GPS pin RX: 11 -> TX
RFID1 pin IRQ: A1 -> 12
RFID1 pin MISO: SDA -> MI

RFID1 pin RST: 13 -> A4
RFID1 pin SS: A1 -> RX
========
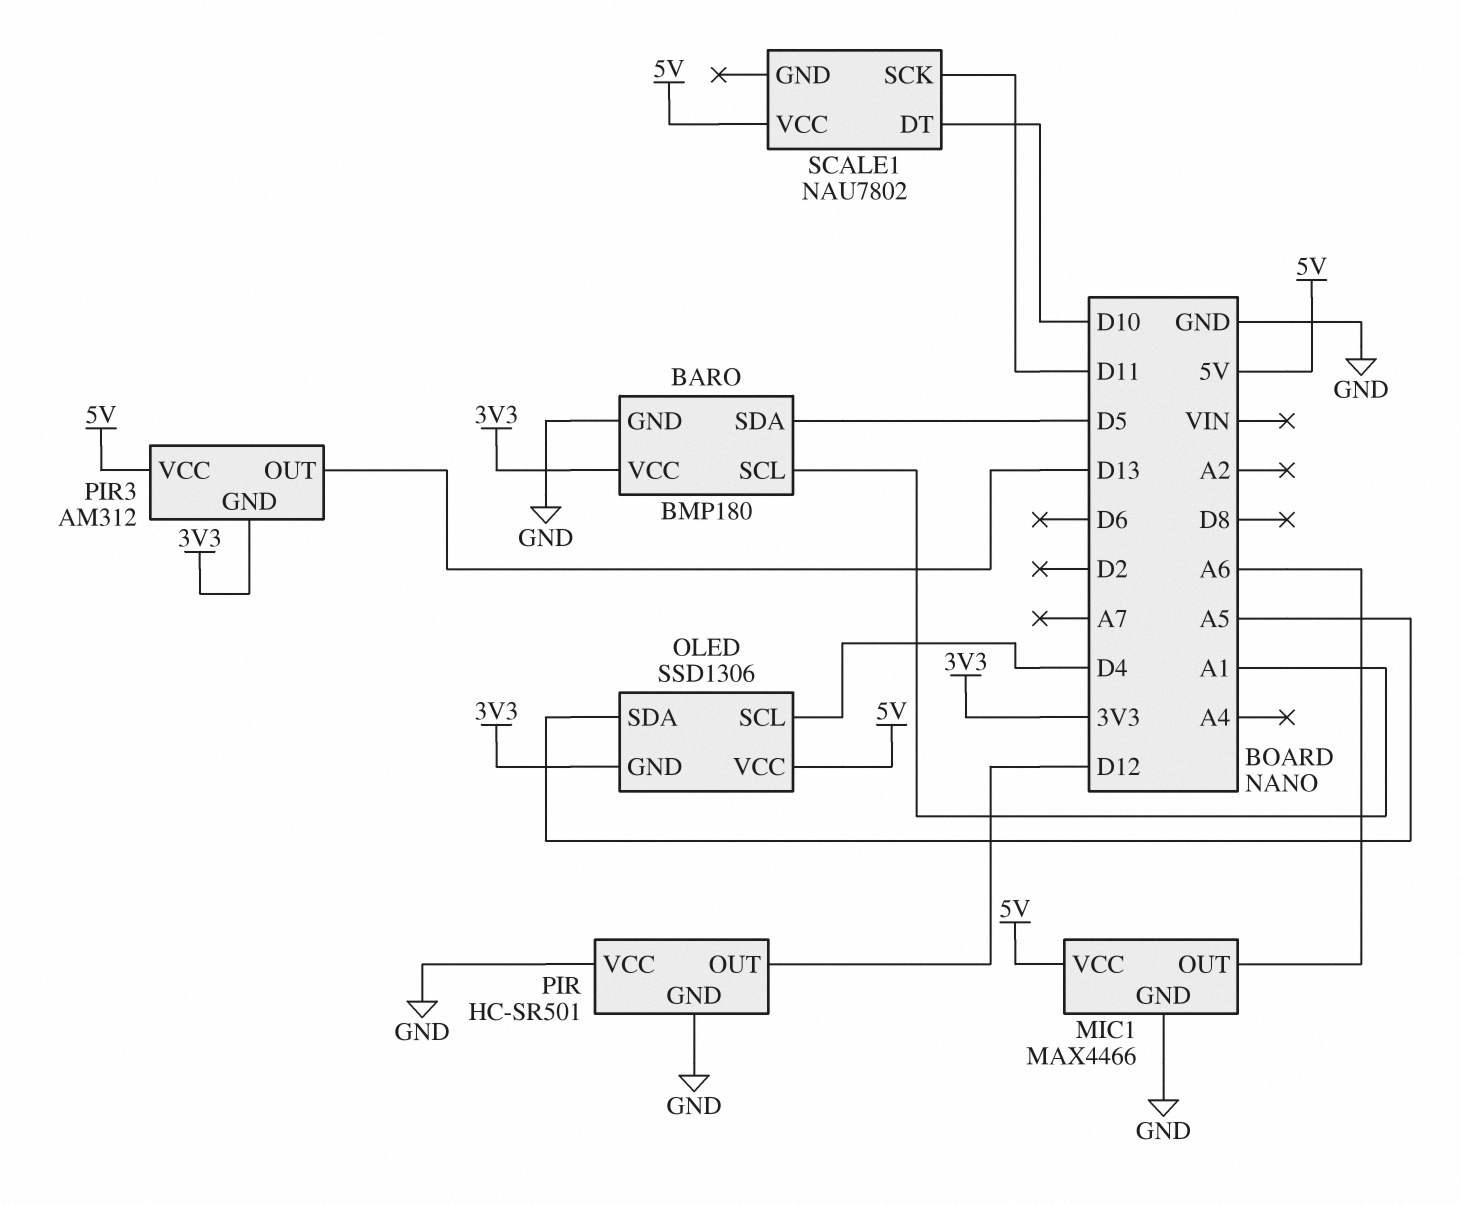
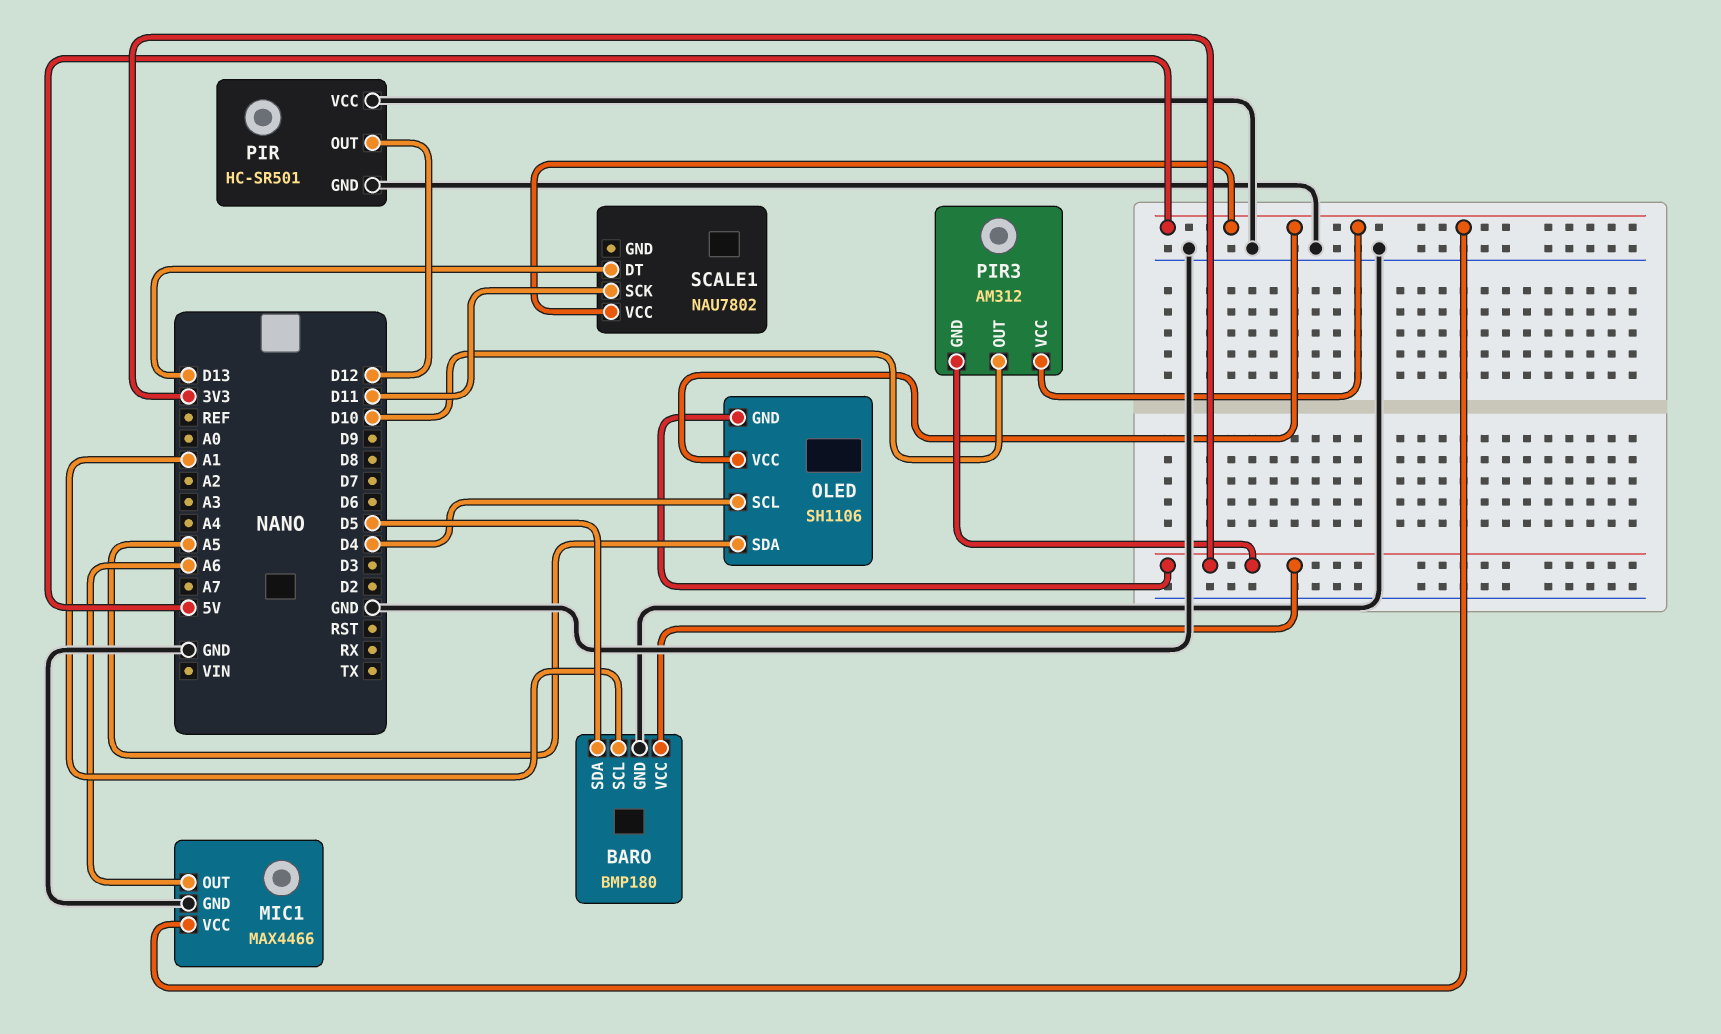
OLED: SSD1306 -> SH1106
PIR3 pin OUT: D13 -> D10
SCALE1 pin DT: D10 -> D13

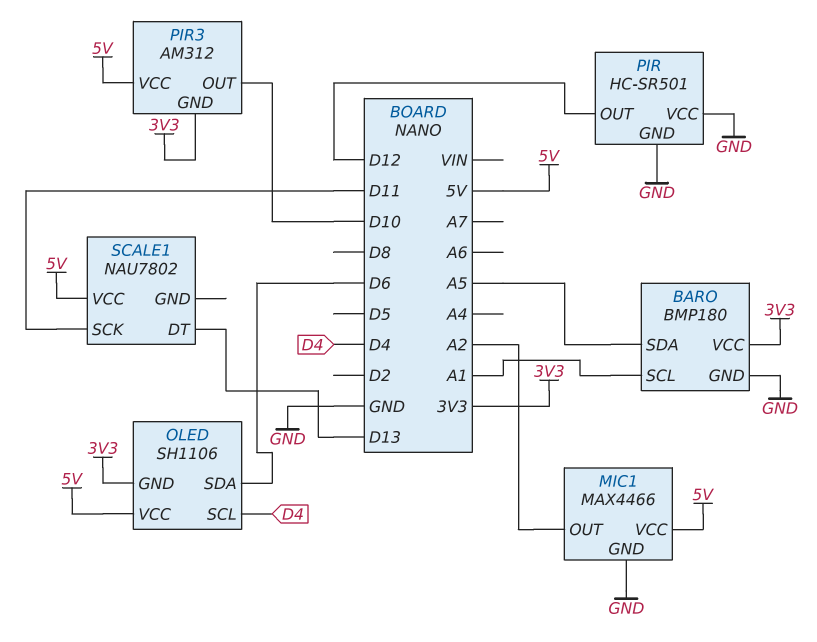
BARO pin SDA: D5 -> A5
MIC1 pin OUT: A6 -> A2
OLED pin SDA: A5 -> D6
========
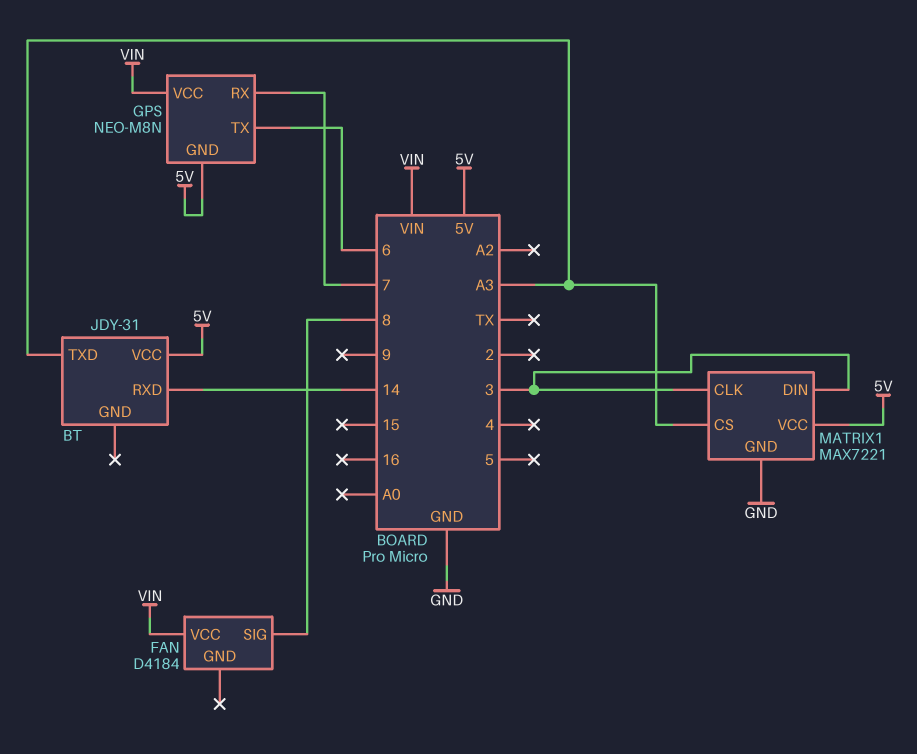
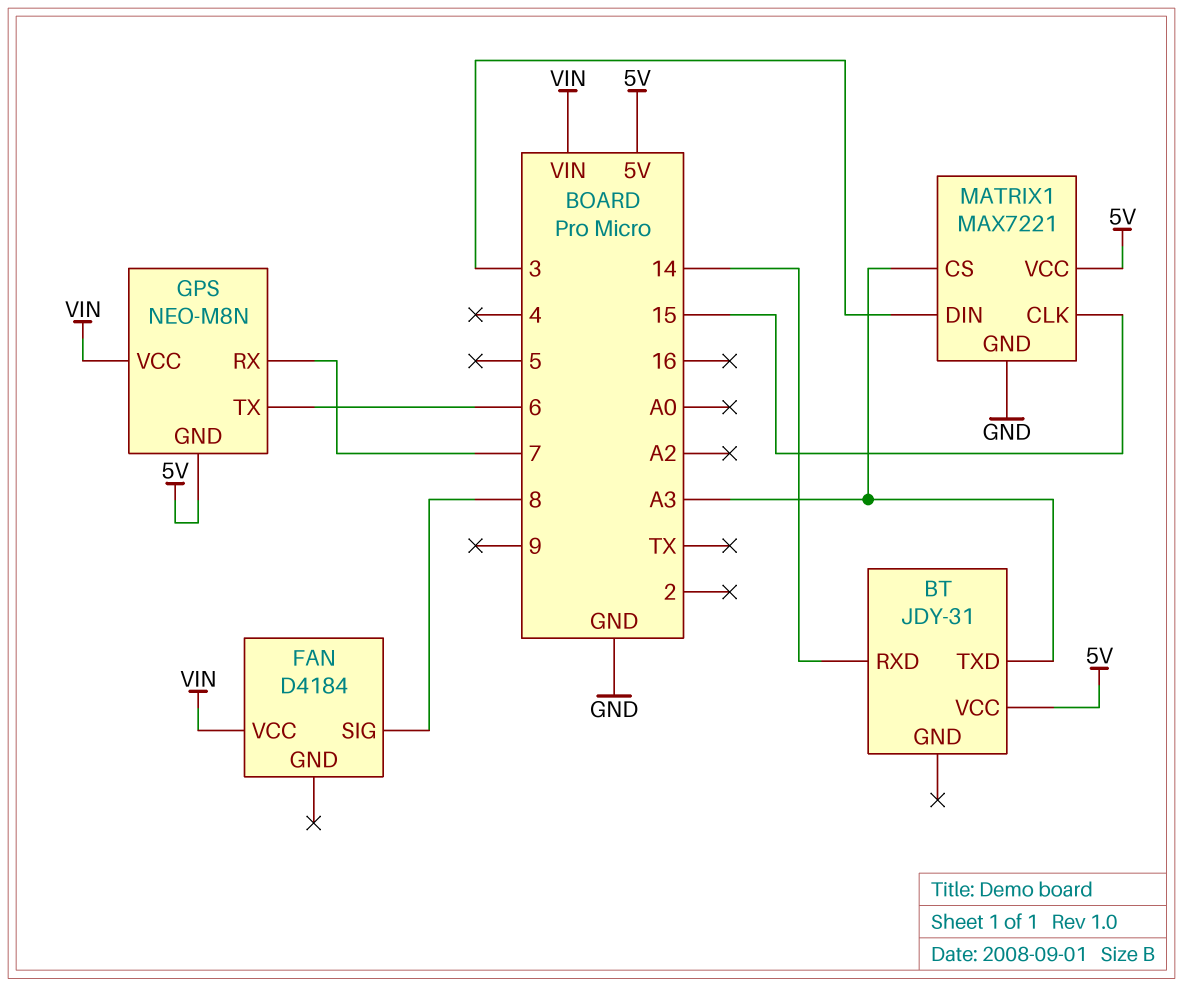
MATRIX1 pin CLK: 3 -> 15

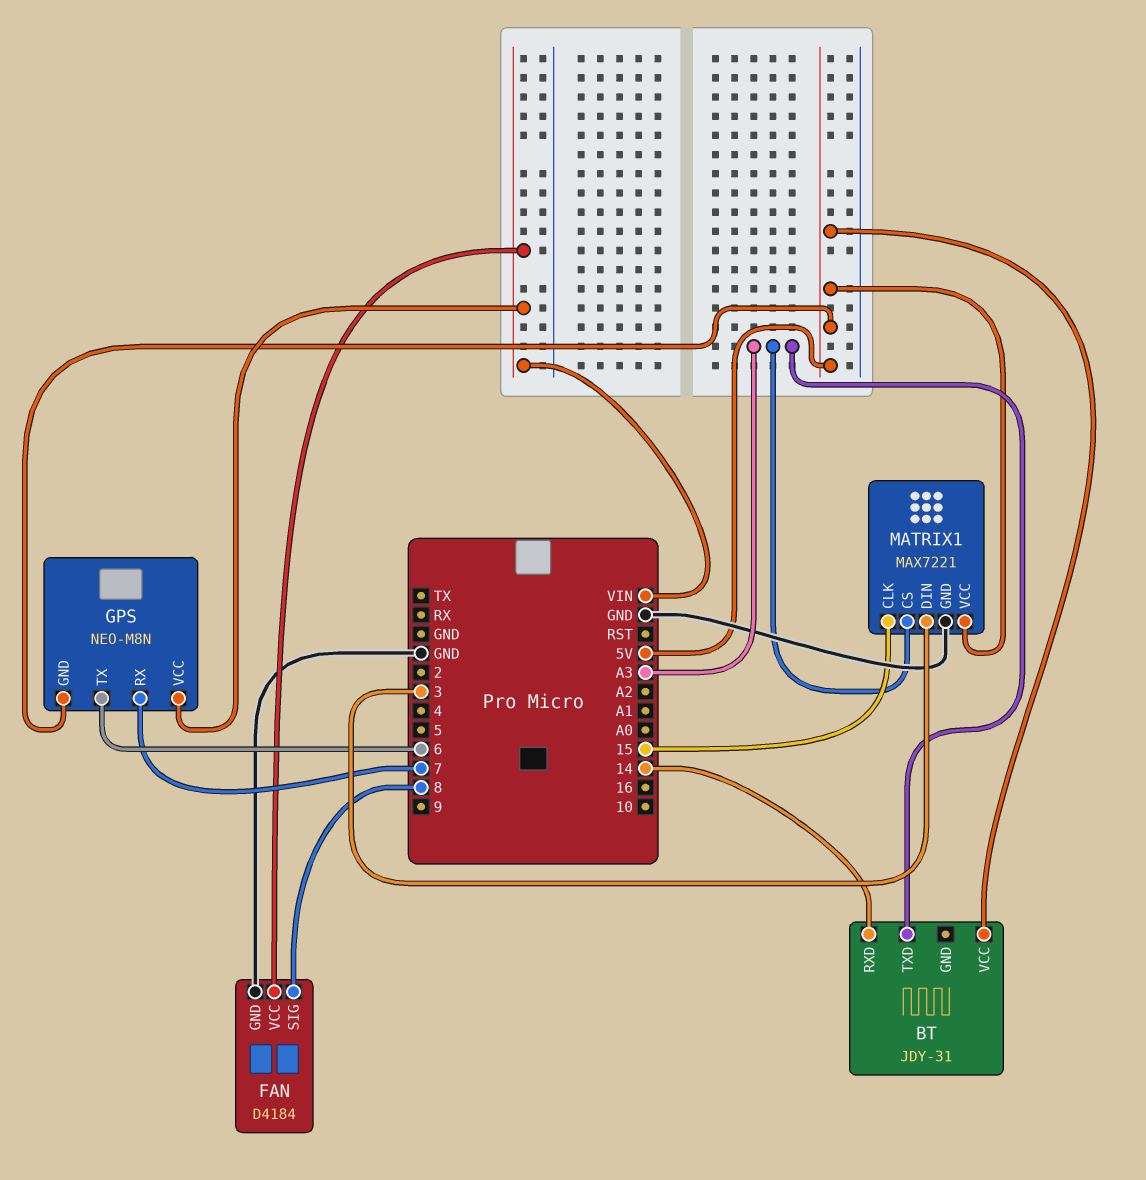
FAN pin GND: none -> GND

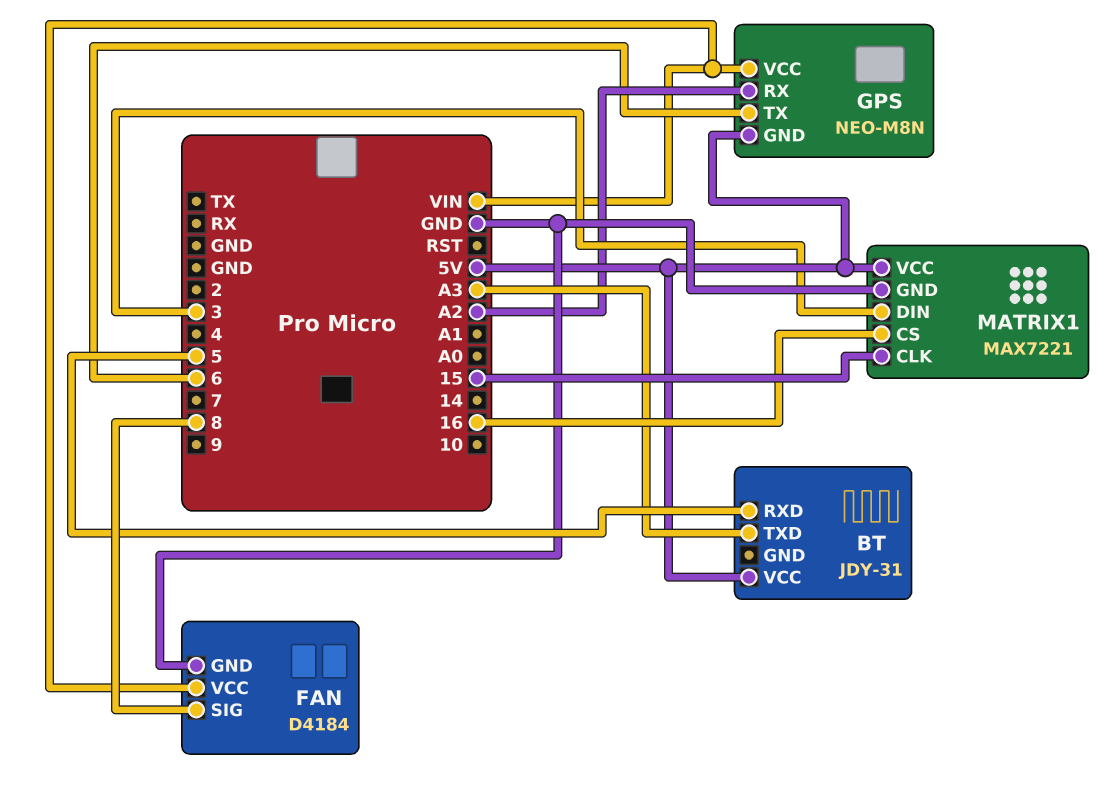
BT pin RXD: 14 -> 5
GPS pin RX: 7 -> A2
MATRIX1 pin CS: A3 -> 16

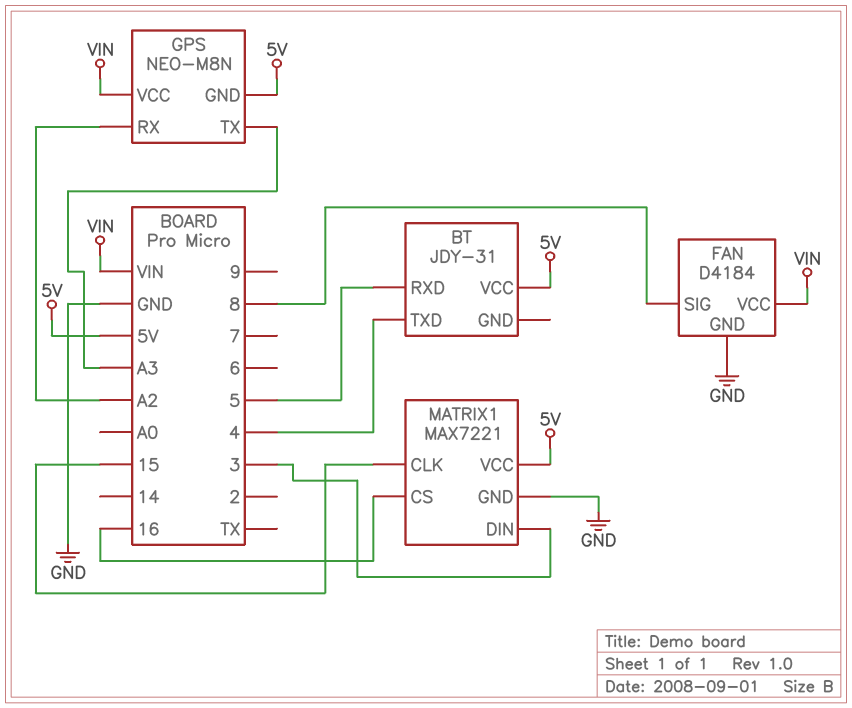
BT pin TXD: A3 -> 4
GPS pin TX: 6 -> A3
========
> [What is expected]: Above are some records; extract exactly the lines from the one containing "OLED: SSD1306 -> SH1106" through the one containing "OLED pin SDA: A5 -> D6" and drop the pictures.

> [Task solution]:
OLED: SSD1306 -> SH1106
PIR3 pin OUT: D13 -> D10
SCALE1 pin DT: D10 -> D13

BARO pin SDA: D5 -> A5
MIC1 pin OUT: A6 -> A2
OLED pin SDA: A5 -> D6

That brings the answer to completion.